Your answer must be the listing, given again word for word.

[Information supplied]
··········

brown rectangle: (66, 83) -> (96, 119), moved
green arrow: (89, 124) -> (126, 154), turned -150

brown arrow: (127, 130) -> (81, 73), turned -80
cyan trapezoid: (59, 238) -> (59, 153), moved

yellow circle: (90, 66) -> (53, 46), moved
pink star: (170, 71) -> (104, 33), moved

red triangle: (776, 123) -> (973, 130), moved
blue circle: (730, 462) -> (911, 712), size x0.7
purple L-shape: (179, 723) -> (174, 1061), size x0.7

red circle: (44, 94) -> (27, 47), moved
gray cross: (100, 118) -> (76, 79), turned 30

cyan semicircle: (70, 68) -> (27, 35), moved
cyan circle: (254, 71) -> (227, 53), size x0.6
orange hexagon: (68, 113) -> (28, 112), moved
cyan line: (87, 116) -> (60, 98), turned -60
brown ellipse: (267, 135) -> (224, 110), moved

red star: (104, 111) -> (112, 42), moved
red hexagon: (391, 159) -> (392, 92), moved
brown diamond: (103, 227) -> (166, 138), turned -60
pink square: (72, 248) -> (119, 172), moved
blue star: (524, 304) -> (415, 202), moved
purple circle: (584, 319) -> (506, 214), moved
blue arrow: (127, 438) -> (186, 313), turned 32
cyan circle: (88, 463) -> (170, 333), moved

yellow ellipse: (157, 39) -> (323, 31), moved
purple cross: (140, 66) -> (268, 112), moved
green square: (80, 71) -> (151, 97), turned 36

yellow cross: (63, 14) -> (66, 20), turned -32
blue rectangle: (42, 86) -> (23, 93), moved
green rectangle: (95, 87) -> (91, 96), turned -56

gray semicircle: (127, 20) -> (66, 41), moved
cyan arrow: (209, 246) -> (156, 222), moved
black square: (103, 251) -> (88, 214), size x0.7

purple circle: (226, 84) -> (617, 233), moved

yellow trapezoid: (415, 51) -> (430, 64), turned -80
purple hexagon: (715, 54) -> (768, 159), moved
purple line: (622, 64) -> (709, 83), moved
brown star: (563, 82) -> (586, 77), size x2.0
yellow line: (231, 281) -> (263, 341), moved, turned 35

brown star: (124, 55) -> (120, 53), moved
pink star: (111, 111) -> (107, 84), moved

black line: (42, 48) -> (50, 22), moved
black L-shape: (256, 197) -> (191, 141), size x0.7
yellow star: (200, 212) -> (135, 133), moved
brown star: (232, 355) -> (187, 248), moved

··········

[Response]
brown rectangle: (66, 83) -> (96, 119), moved
green arrow: (89, 124) -> (126, 154), turned -150

brown arrow: (127, 130) -> (81, 73), turned -80
cyan trapezoid: (59, 238) -> (59, 153), moved

yellow circle: (90, 66) -> (53, 46), moved
pink star: (170, 71) -> (104, 33), moved

red triangle: (776, 123) -> (973, 130), moved
blue circle: (730, 462) -> (911, 712), size x0.7
purple L-shape: (179, 723) -> (174, 1061), size x0.7

red circle: (44, 94) -> (27, 47), moved
gray cross: (100, 118) -> (76, 79), turned 30

cyan semicircle: (70, 68) -> (27, 35), moved
cyan circle: (254, 71) -> (227, 53), size x0.6
orange hexagon: (68, 113) -> (28, 112), moved
cyan line: (87, 116) -> (60, 98), turned -60
brown ellipse: (267, 135) -> (224, 110), moved

red star: (104, 111) -> (112, 42), moved
red hexagon: (391, 159) -> (392, 92), moved
brown diamond: (103, 227) -> (166, 138), turned -60
pink square: (72, 248) -> (119, 172), moved
blue star: (524, 304) -> (415, 202), moved
purple circle: (584, 319) -> (506, 214), moved
blue arrow: (127, 438) -> (186, 313), turned 32
cyan circle: (88, 463) -> (170, 333), moved

yellow ellipse: (157, 39) -> (323, 31), moved
purple cross: (140, 66) -> (268, 112), moved
green square: (80, 71) -> (151, 97), turned 36

yellow cross: (63, 14) -> (66, 20), turned -32
blue rectangle: (42, 86) -> (23, 93), moved
green rectangle: (95, 87) -> (91, 96), turned -56

gray semicircle: (127, 20) -> (66, 41), moved
cyan arrow: (209, 246) -> (156, 222), moved
black square: (103, 251) -> (88, 214), size x0.7

purple circle: (226, 84) -> (617, 233), moved

yellow trapezoid: (415, 51) -> (430, 64), turned -80
purple hexagon: (715, 54) -> (768, 159), moved
purple line: (622, 64) -> (709, 83), moved
brown star: (563, 82) -> (586, 77), size x2.0
yellow line: (231, 281) -> (263, 341), moved, turned 35

brown star: (124, 55) -> (120, 53), moved
pink star: (111, 111) -> (107, 84), moved

black line: (42, 48) -> (50, 22), moved
black L-shape: (256, 197) -> (191, 141), size x0.7
yellow star: (200, 212) -> (135, 133), moved
brown star: (232, 355) -> (187, 248), moved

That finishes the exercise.